- [Task requirements]:
Down to the last line, output the records below exactly.

- [Supplied records]:
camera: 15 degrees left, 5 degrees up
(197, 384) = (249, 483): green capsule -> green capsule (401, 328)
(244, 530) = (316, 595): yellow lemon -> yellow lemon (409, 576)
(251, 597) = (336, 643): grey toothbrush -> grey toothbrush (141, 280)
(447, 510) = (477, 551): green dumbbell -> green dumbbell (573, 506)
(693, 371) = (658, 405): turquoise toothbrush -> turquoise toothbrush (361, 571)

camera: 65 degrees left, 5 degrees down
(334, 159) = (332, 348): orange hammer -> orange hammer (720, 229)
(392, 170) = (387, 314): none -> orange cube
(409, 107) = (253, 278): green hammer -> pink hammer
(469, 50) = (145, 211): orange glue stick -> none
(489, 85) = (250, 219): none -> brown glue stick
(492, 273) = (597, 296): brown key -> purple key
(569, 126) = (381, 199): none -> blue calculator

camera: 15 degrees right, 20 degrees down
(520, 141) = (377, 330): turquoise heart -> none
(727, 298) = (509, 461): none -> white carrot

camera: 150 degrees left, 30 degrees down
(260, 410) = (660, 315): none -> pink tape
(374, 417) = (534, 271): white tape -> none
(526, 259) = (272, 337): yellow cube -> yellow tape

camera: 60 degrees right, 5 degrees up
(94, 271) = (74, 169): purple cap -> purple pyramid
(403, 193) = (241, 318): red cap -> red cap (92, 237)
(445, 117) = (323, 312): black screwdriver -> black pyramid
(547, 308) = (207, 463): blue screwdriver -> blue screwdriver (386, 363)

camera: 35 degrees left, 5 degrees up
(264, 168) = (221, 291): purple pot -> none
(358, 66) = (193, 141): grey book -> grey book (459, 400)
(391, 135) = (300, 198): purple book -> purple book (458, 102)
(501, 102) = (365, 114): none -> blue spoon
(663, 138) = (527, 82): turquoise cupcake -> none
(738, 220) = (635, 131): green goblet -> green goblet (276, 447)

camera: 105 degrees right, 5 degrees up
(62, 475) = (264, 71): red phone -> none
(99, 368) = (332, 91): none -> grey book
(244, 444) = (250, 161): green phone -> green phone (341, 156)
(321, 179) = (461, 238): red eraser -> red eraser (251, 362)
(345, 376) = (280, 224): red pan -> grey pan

- [Answer box]:
camera: 15 degrees left, 5 degrees up
(197, 384) = (249, 483): green capsule -> green capsule (401, 328)
(244, 530) = (316, 595): yellow lemon -> yellow lemon (409, 576)
(251, 597) = (336, 643): grey toothbrush -> grey toothbrush (141, 280)
(447, 510) = (477, 551): green dumbbell -> green dumbbell (573, 506)
(693, 371) = (658, 405): turquoise toothbrush -> turquoise toothbrush (361, 571)

camera: 65 degrees left, 5 degrees down
(334, 159) = (332, 348): orange hammer -> orange hammer (720, 229)
(392, 170) = (387, 314): none -> orange cube
(409, 107) = (253, 278): green hammer -> pink hammer
(469, 50) = (145, 211): orange glue stick -> none
(489, 85) = (250, 219): none -> brown glue stick
(492, 273) = (597, 296): brown key -> purple key
(569, 126) = (381, 199): none -> blue calculator

camera: 15 degrees right, 20 degrees down
(520, 141) = (377, 330): turquoise heart -> none
(727, 298) = (509, 461): none -> white carrot

camera: 150 degrees left, 30 degrees down
(260, 410) = (660, 315): none -> pink tape
(374, 417) = (534, 271): white tape -> none
(526, 259) = (272, 337): yellow cube -> yellow tape

camera: 60 degrees right, 5 degrees up
(94, 271) = (74, 169): purple cap -> purple pyramid
(403, 193) = (241, 318): red cap -> red cap (92, 237)
(445, 117) = (323, 312): black screwdriver -> black pyramid
(547, 308) = (207, 463): blue screwdriver -> blue screwdriver (386, 363)

camera: 35 degrees left, 5 degrees up
(264, 168) = (221, 291): purple pot -> none
(358, 66) = (193, 141): grey book -> grey book (459, 400)
(391, 135) = (300, 198): purple book -> purple book (458, 102)
(501, 102) = (365, 114): none -> blue spoon
(663, 138) = (527, 82): turquoise cupcake -> none
(738, 220) = (635, 131): green goblet -> green goblet (276, 447)

camera: 105 degrees right, 5 degrees up
(62, 475) = (264, 71): red phone -> none
(99, 368) = (332, 91): none -> grey book
(244, 444) = (250, 161): green phone -> green phone (341, 156)
(321, 179) = (461, 238): red eraser -> red eraser (251, 362)
(345, 376) = (280, 224): red pan -> grey pan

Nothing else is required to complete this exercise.